Data extracted from a collection:
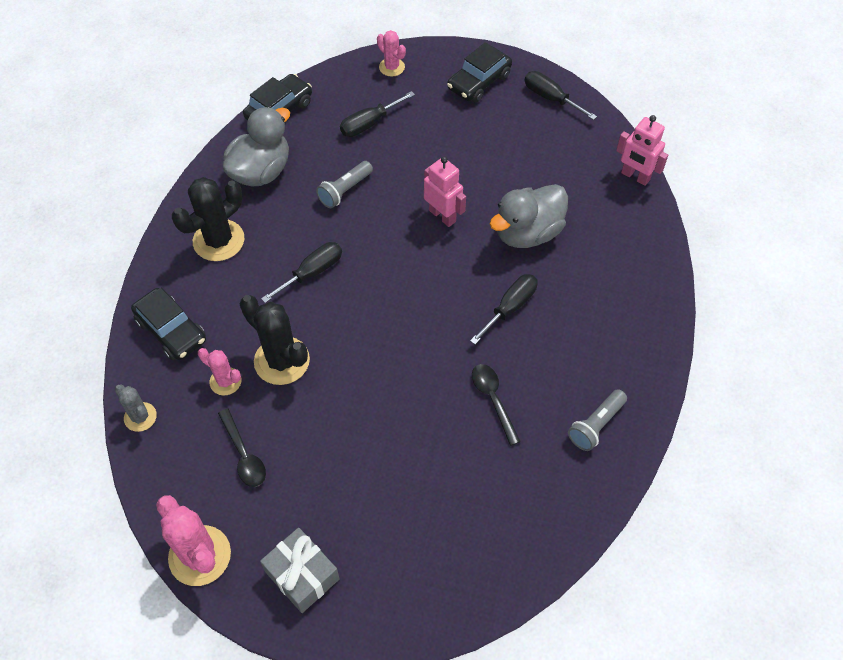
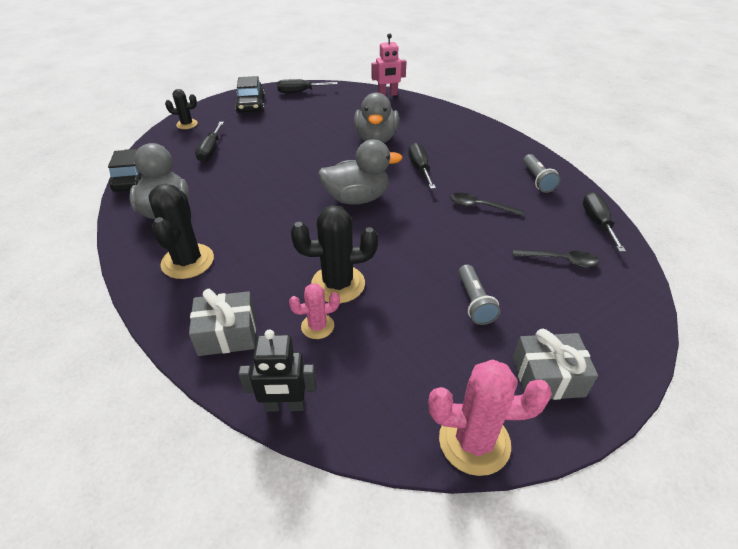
camera: 50 degrees left, 15 degrees down
(140, 417) = (285, 406): grey cactus -> black robot
(171, 330) = (227, 334): black car -> grey gift
(244, 455) = (399, 352): black spoon -> black spoon (560, 260)
(312, 272) = (284, 230): black screwdriver -> black screwdriver (597, 223)
(345, 191) = (243, 184): grey flashlight -> grey flashlight (474, 302)
(392, 67) = (187, 124): pink cactus -> black cactus
(408, 291) = (357, 198): none -> grey duck
(442, 216) = (321, 159): pink robot -> none

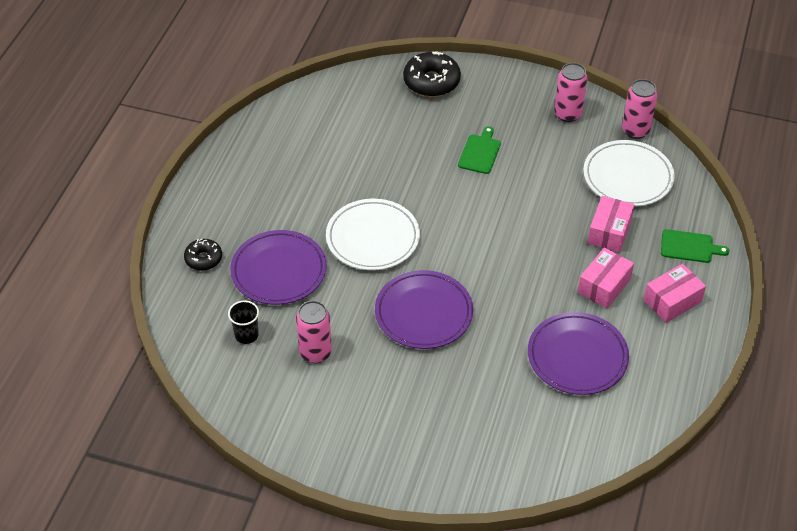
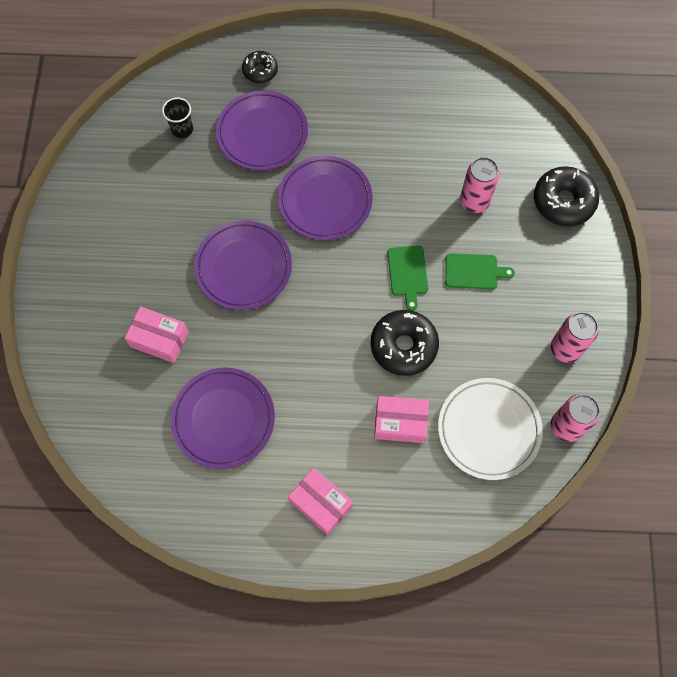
camera: 75 degrees right, 20 degrees up
(315, 353) = (175, 189): pink can -> pink can (474, 202)
(372, 238) = (325, 200): white plate -> purple plate
(538, 214) = (403, 346): none -> black donut
(604, 286) = (323, 430): pink box -> pink box (159, 339)
(689, 247) = (404, 512): green cutting board -> green cutting board (407, 273)

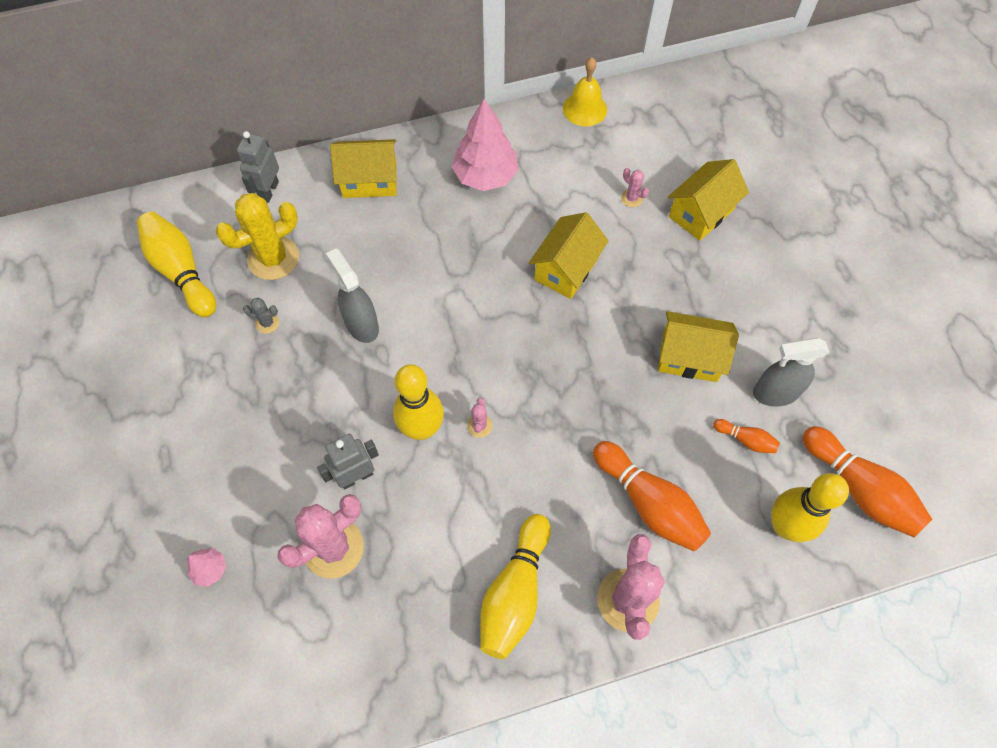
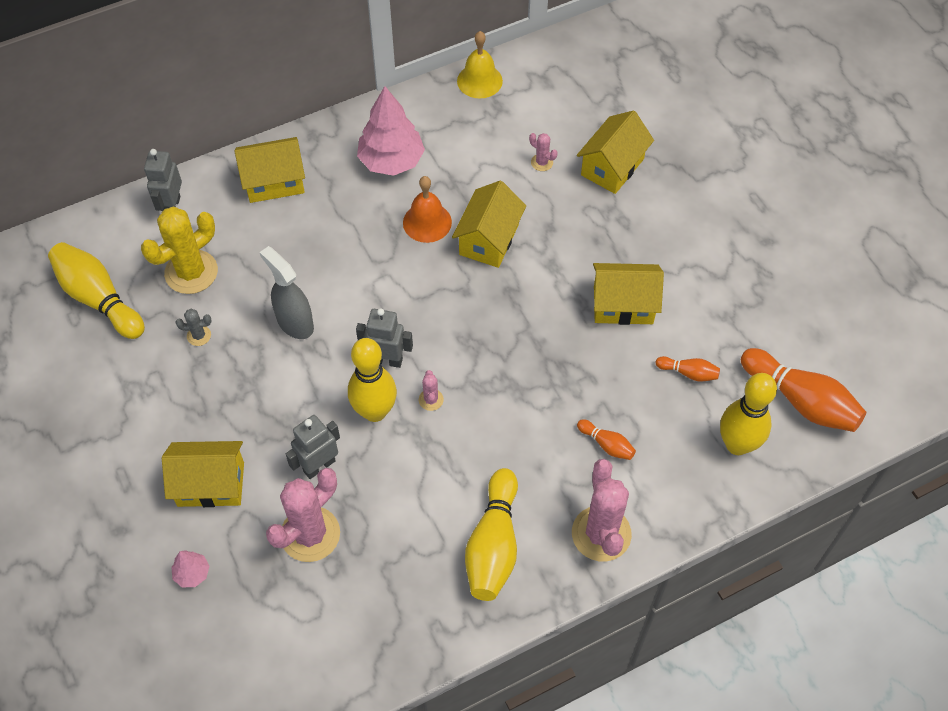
camera: 10 degrees left, 5 degrees down
(247, 478) = (211, 484): none -> yellow house
(443, 377) = (386, 360): none -> grey robot
(509, 242) = (427, 222): none -> orange bell
(649, 503) = (606, 444): orange bowling pin -> orange bowling pin, size x0.48
(775, 393) = (709, 326): grey spray bottle -> none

YOUR TASK: Exact copy required, pictures excluded: the lines from the one holding "(244, 455) = (399, 352): black" through the last line of the data, both ends included.

RESPONSE TO THE EXERCISE:
(244, 455) = (399, 352): black spoon -> black spoon (560, 260)
(312, 272) = (284, 230): black screwdriver -> black screwdriver (597, 223)
(345, 191) = (243, 184): grey flashlight -> grey flashlight (474, 302)
(392, 67) = (187, 124): pink cactus -> black cactus
(408, 291) = (357, 198): none -> grey duck
(442, 216) = (321, 159): pink robot -> none

camera: 75 degrees right, 20 degrees up
(315, 353) = (175, 189): pink can -> pink can (474, 202)
(372, 238) = (325, 200): white plate -> purple plate
(538, 214) = (403, 346): none -> black donut
(604, 286) = (323, 430): pink box -> pink box (159, 339)
(689, 247) = (404, 512): green cutting board -> green cutting board (407, 273)

camera: 10 degrees left, 5 degrees down
(247, 478) = (211, 484): none -> yellow house
(443, 377) = (386, 360): none -> grey robot
(509, 242) = (427, 222): none -> orange bell
(649, 503) = (606, 444): orange bowling pin -> orange bowling pin, size x0.48
(775, 393) = (709, 326): grey spray bottle -> none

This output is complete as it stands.